Your output must be the lines below from the line containing "brown circle: (348, 48) -> (391, 32), moved" to the line containing "red circle: (181, 80) -> (103, 46), size x0.7", both lines included, reproduced exactly and without pictures.

(Data for analysis)

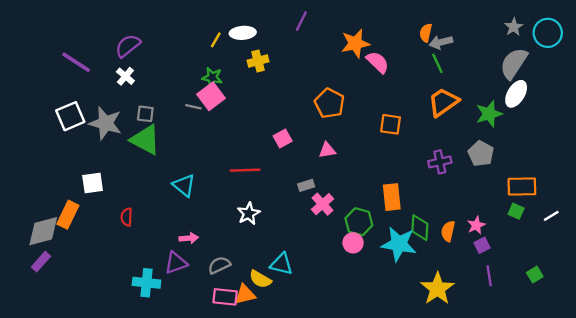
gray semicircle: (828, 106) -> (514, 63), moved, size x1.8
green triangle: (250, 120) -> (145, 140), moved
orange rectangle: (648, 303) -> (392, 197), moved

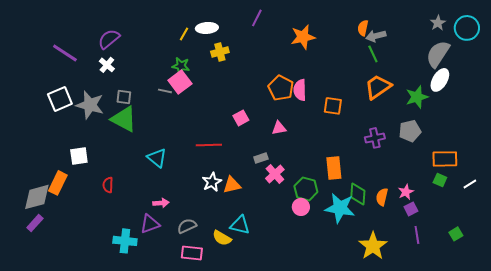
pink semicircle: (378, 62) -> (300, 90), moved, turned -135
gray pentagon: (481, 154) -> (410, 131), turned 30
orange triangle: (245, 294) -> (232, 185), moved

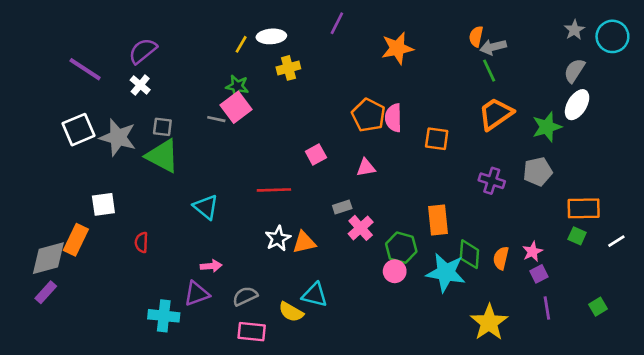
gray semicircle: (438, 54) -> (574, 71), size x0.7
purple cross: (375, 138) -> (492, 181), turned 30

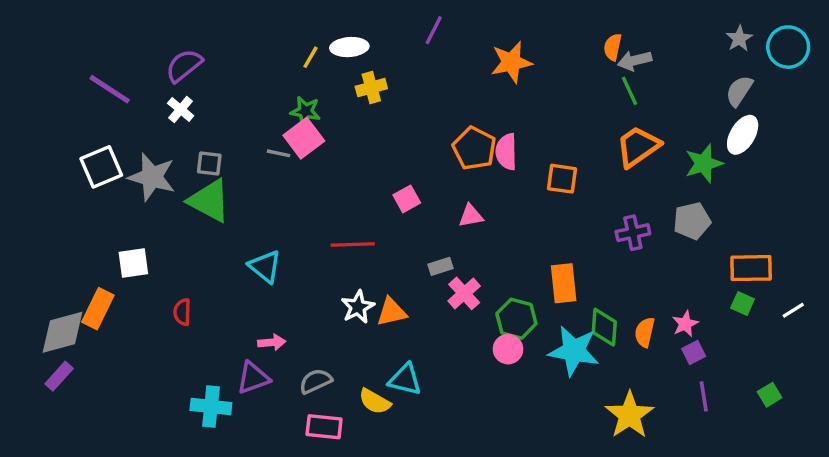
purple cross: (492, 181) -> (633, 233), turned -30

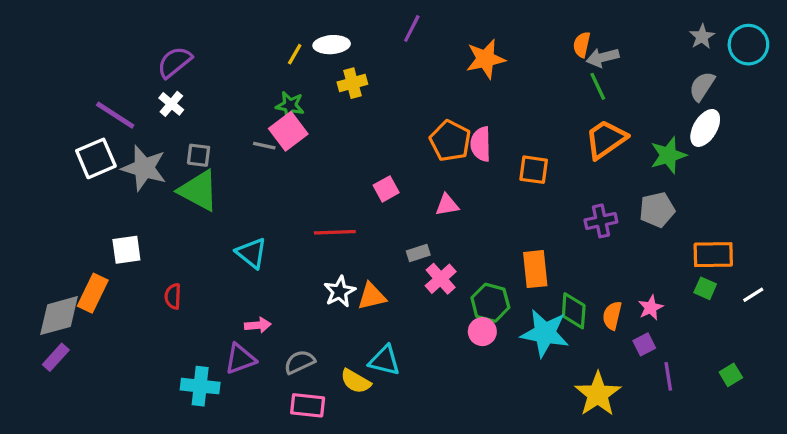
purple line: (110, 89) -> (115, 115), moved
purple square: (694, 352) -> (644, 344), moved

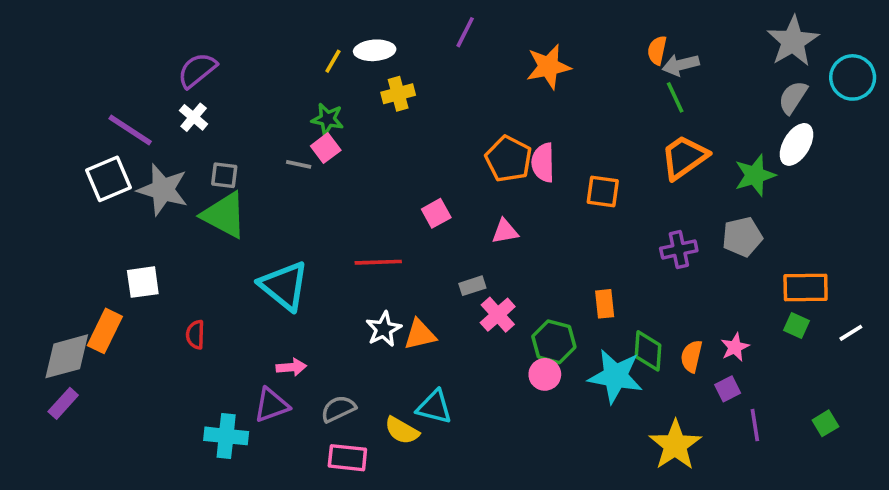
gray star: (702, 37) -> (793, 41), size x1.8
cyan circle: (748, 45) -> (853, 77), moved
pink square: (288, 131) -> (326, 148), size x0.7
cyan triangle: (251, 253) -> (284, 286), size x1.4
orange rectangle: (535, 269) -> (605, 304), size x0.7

(End Data for analysis)
(Data for analysis)

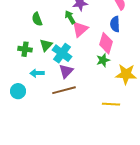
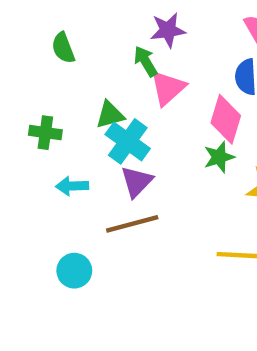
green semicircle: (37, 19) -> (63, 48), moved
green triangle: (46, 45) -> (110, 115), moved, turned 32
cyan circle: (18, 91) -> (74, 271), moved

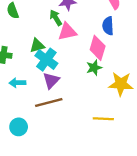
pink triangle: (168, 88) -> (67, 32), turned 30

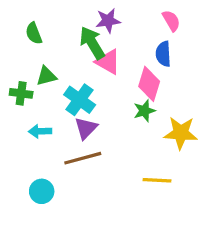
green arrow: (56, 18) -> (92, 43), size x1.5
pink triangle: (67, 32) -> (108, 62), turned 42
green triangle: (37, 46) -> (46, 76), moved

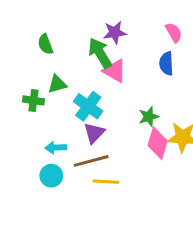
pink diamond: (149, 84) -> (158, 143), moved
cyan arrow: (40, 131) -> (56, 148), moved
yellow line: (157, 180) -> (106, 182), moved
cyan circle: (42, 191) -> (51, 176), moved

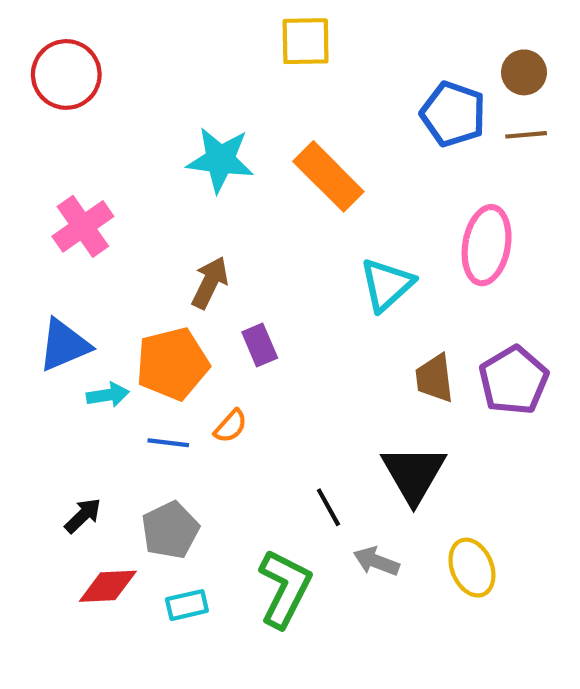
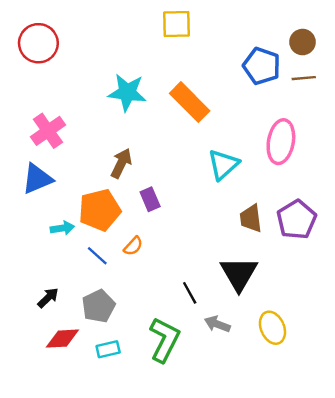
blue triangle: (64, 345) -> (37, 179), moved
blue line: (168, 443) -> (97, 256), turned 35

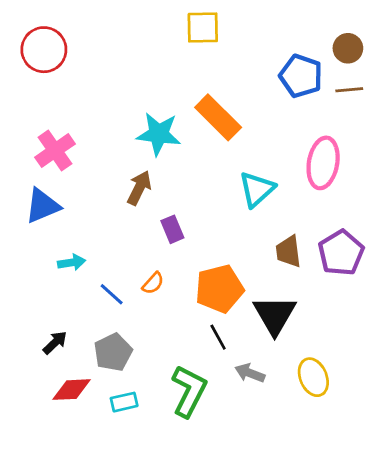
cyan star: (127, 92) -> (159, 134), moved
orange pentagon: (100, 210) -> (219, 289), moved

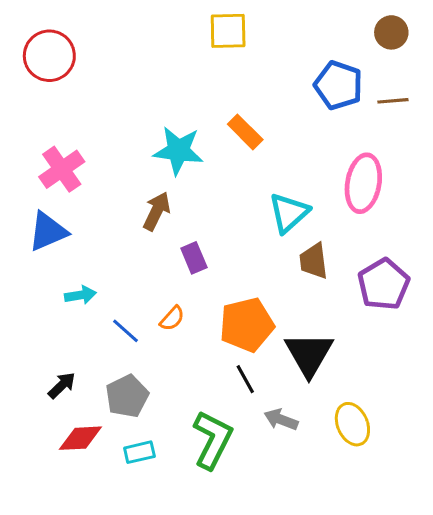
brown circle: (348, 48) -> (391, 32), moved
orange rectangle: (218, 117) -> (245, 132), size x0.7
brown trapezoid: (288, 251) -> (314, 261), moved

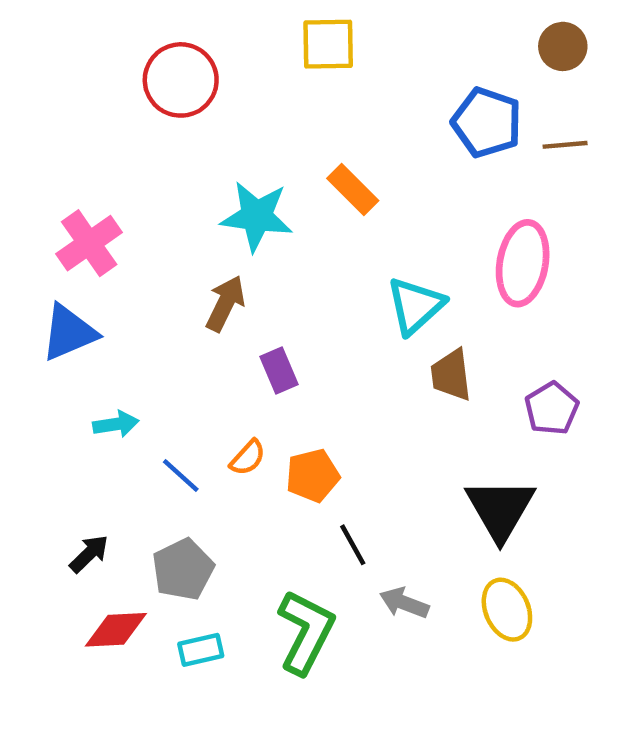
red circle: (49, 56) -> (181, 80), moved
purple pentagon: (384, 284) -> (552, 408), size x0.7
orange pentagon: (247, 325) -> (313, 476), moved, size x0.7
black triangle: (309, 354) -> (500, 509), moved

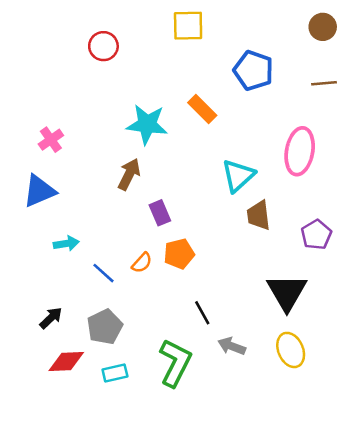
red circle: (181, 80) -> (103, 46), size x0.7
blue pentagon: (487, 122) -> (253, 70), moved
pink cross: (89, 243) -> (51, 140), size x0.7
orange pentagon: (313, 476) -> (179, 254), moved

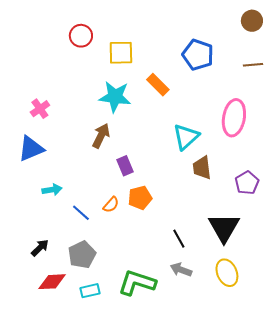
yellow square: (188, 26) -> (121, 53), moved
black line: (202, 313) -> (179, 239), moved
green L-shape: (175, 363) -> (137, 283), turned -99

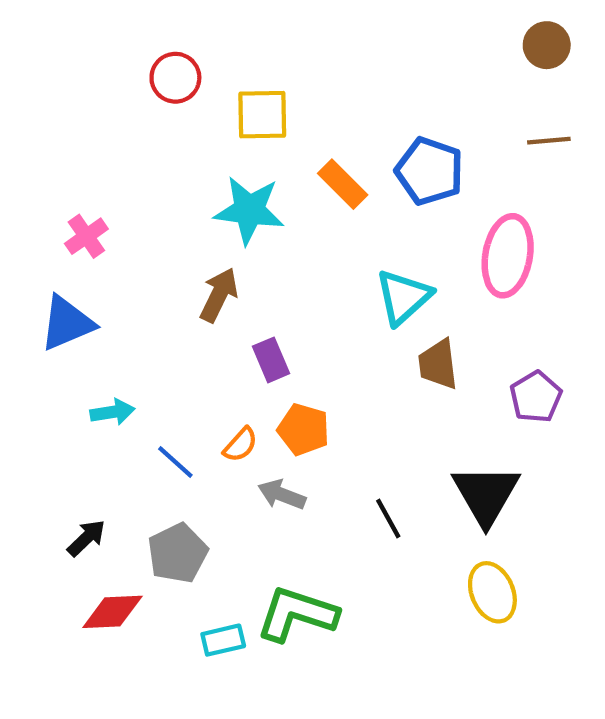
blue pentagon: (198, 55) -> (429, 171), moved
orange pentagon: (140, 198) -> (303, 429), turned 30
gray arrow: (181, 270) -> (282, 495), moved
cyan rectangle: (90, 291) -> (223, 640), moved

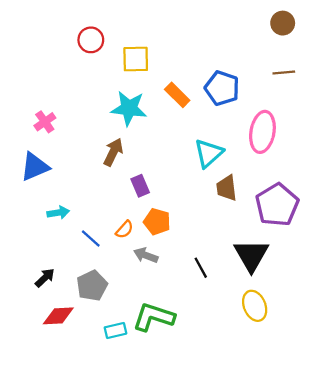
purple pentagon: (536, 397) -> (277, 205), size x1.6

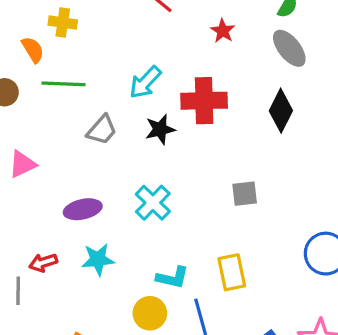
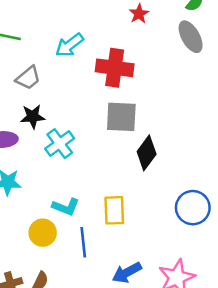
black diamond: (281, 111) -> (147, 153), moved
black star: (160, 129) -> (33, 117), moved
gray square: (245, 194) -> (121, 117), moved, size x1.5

(End Data for analysis)

**Expected answer:**
brown circle: (348, 48) -> (391, 32), moved
orange rectangle: (218, 117) -> (245, 132), size x0.7
brown trapezoid: (288, 251) -> (314, 261), moved

red circle: (49, 56) -> (181, 80), moved
purple pentagon: (384, 284) -> (552, 408), size x0.7
orange pentagon: (247, 325) -> (313, 476), moved, size x0.7
black triangle: (309, 354) -> (500, 509), moved

red circle: (181, 80) -> (103, 46), size x0.7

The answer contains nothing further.